## PROBLEM REQUIREMENTS
Starting at the line that contains "Q1: NPN (B VREF, C", write out each line through the end of the data below, exactly as it stands. Skip any pictures.

## DATASET CONTENT
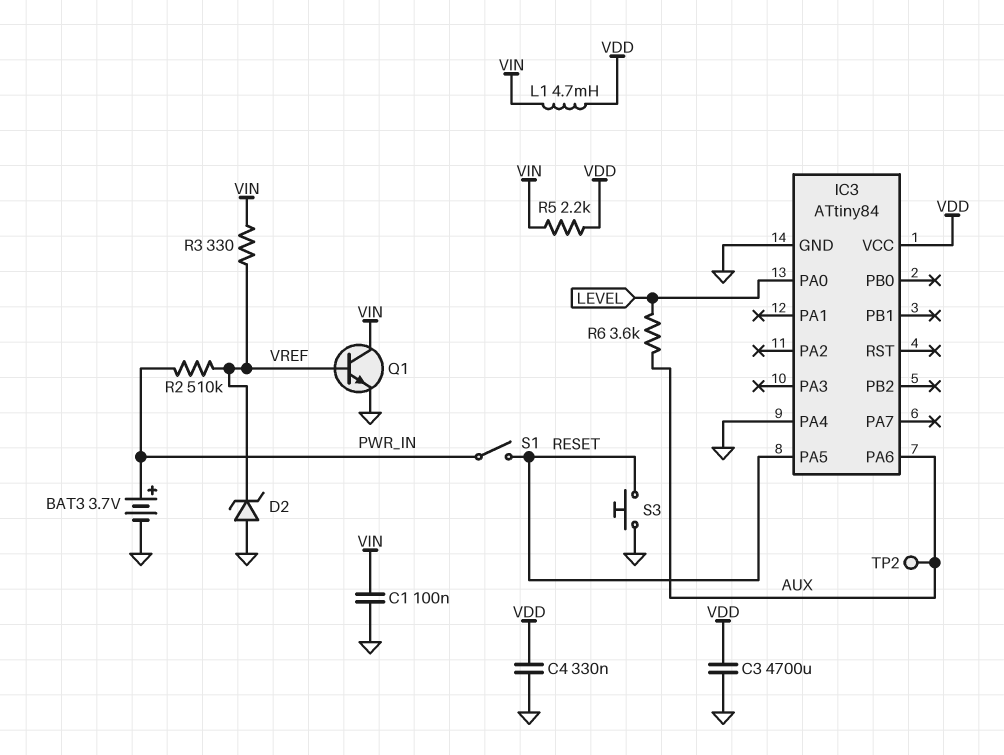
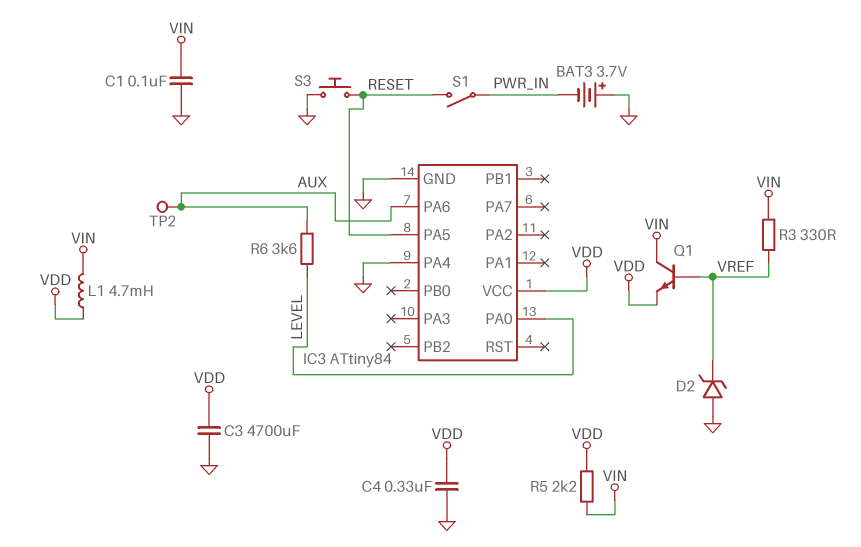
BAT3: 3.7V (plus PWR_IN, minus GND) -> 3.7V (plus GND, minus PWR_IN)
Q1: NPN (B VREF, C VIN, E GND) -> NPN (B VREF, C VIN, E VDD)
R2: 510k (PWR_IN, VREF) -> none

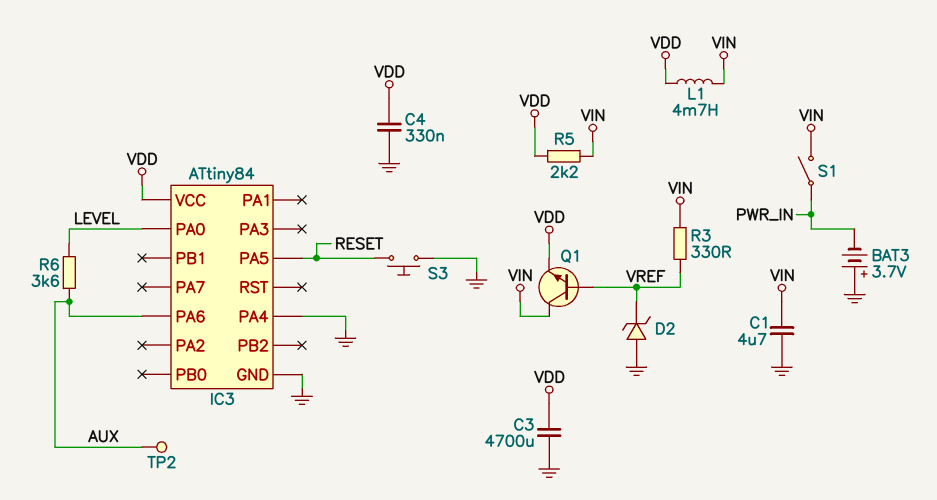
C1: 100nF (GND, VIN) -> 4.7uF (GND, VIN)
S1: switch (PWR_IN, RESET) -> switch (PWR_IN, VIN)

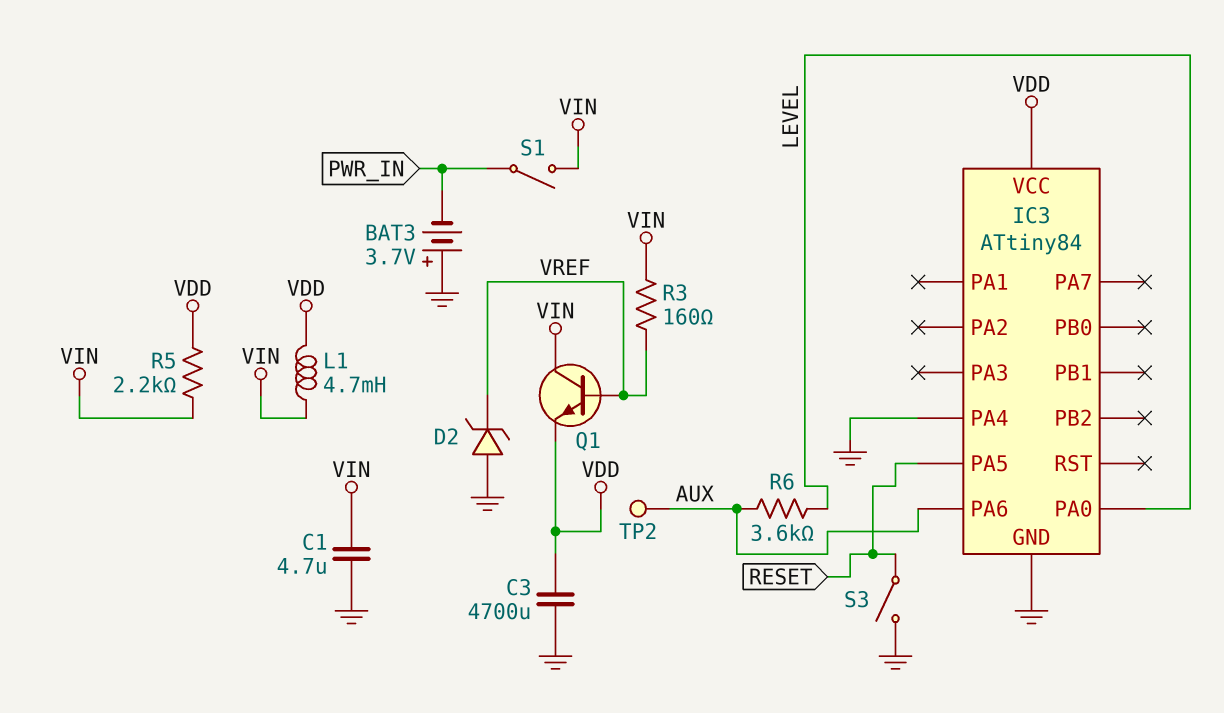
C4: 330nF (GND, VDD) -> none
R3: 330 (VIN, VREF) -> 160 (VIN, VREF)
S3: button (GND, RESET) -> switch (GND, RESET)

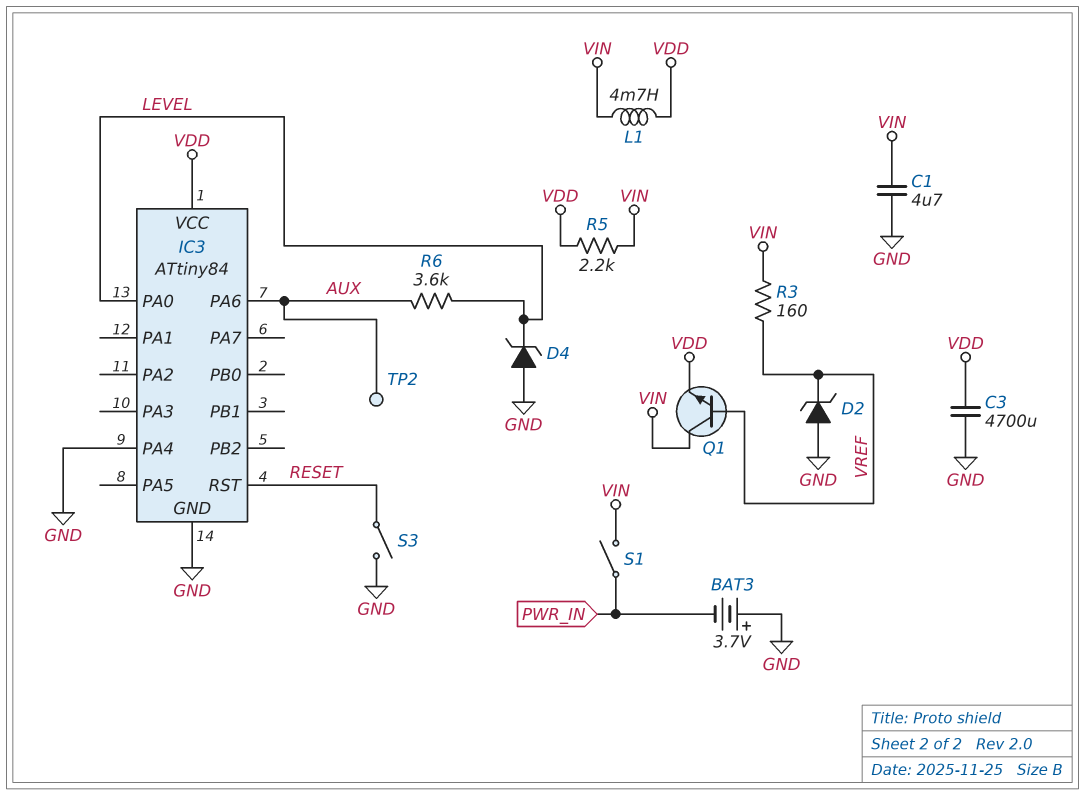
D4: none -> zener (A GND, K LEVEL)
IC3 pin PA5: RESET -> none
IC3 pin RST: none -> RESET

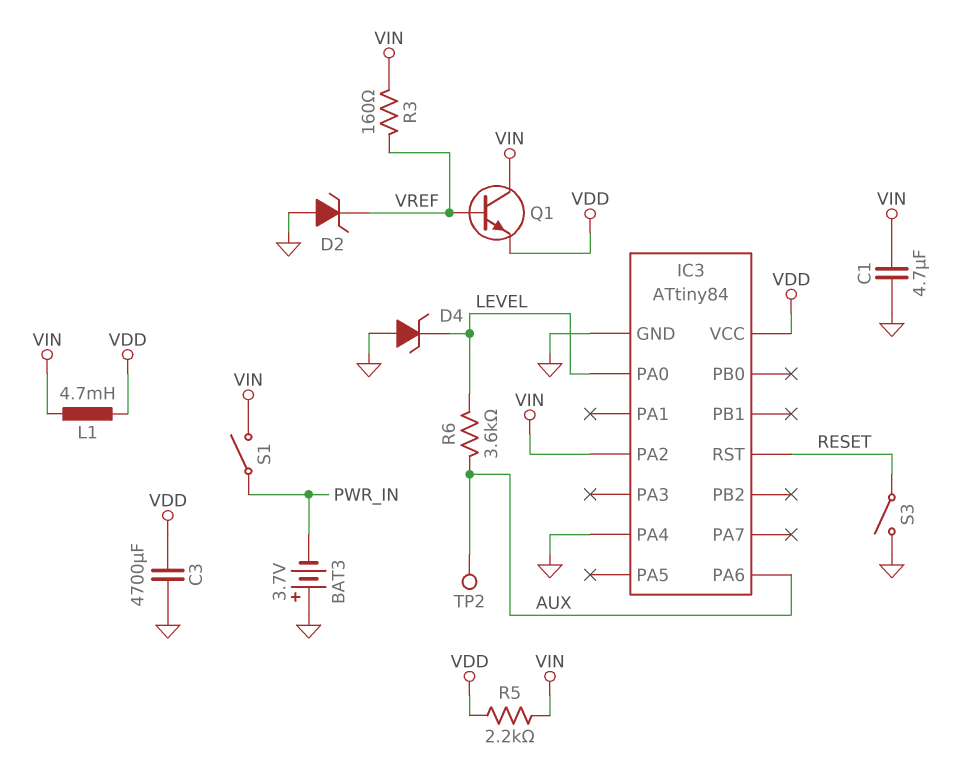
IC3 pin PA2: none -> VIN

## RESPONSE TO THIS TASK
Q1: NPN (B VREF, C VIN, E GND) -> NPN (B VREF, C VIN, E VDD)
R2: 510k (PWR_IN, VREF) -> none

C1: 100nF (GND, VIN) -> 4.7uF (GND, VIN)
S1: switch (PWR_IN, RESET) -> switch (PWR_IN, VIN)

C4: 330nF (GND, VDD) -> none
R3: 330 (VIN, VREF) -> 160 (VIN, VREF)
S3: button (GND, RESET) -> switch (GND, RESET)

D4: none -> zener (A GND, K LEVEL)
IC3 pin PA5: RESET -> none
IC3 pin RST: none -> RESET

IC3 pin PA2: none -> VIN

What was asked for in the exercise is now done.